## Exercise input
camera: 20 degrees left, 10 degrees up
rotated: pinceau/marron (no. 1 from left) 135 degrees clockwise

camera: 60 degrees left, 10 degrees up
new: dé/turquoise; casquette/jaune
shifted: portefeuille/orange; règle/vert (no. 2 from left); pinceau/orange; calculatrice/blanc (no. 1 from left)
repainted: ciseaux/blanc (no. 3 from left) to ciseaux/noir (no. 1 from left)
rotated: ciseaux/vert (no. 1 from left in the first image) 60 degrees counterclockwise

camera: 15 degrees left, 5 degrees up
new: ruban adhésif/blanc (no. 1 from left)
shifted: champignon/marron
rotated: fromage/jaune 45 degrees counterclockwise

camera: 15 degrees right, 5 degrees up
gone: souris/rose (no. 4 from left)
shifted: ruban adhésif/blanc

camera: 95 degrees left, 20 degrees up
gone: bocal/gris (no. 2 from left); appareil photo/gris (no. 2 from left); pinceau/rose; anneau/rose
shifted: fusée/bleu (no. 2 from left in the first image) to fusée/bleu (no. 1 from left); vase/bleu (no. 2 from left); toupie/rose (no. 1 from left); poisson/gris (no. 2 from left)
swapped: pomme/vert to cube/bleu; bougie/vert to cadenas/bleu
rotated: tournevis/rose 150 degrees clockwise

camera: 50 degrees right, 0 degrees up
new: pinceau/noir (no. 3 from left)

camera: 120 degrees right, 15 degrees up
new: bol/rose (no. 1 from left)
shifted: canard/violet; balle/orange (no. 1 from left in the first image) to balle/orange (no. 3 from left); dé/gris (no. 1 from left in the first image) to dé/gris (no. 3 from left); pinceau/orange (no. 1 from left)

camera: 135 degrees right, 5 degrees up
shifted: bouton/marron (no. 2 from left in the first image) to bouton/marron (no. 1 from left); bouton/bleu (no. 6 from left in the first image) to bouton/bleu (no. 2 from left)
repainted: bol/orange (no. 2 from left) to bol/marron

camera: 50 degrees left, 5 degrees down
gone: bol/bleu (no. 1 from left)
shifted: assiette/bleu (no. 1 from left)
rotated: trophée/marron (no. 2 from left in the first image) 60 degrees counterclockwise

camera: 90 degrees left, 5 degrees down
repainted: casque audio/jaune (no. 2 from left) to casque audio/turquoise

## Work task
Output the entire listing exactly as written.

## Written reply
camera: 20 degrees left, 10 degrees up
rotated: pinceau/marron (no. 1 from left) 135 degrees clockwise

camera: 60 degrees left, 10 degrees up
new: dé/turquoise; casquette/jaune
shifted: portefeuille/orange; règle/vert (no. 2 from left); pinceau/orange; calculatrice/blanc (no. 1 from left)
repainted: ciseaux/blanc (no. 3 from left) to ciseaux/noir (no. 1 from left)
rotated: ciseaux/vert (no. 1 from left in the first image) 60 degrees counterclockwise

camera: 15 degrees left, 5 degrees up
new: ruban adhésif/blanc (no. 1 from left)
shifted: champignon/marron
rotated: fromage/jaune 45 degrees counterclockwise

camera: 15 degrees right, 5 degrees up
gone: souris/rose (no. 4 from left)
shifted: ruban adhésif/blanc

camera: 95 degrees left, 20 degrees up
gone: bocal/gris (no. 2 from left); appareil photo/gris (no. 2 from left); pinceau/rose; anneau/rose
shifted: fusée/bleu (no. 2 from left in the first image) to fusée/bleu (no. 1 from left); vase/bleu (no. 2 from left); toupie/rose (no. 1 from left); poisson/gris (no. 2 from left)
swapped: pomme/vert to cube/bleu; bougie/vert to cadenas/bleu
rotated: tournevis/rose 150 degrees clockwise

camera: 50 degrees right, 0 degrees up
new: pinceau/noir (no. 3 from left)

camera: 120 degrees right, 15 degrees up
new: bol/rose (no. 1 from left)
shifted: canard/violet; balle/orange (no. 1 from left in the first image) to balle/orange (no. 3 from left); dé/gris (no. 1 from left in the first image) to dé/gris (no. 3 from left); pinceau/orange (no. 1 from left)

camera: 135 degrees right, 5 degrees up
shifted: bouton/marron (no. 2 from left in the first image) to bouton/marron (no. 1 from left); bouton/bleu (no. 6 from left in the first image) to bouton/bleu (no. 2 from left)
repainted: bol/orange (no. 2 from left) to bol/marron

camera: 50 degrees left, 5 degrees down
gone: bol/bleu (no. 1 from left)
shifted: assiette/bleu (no. 1 from left)
rotated: trophée/marron (no. 2 from left in the first image) 60 degrees counterclockwise

camera: 90 degrees left, 5 degrees down
repainted: casque audio/jaune (no. 2 from left) to casque audio/turquoise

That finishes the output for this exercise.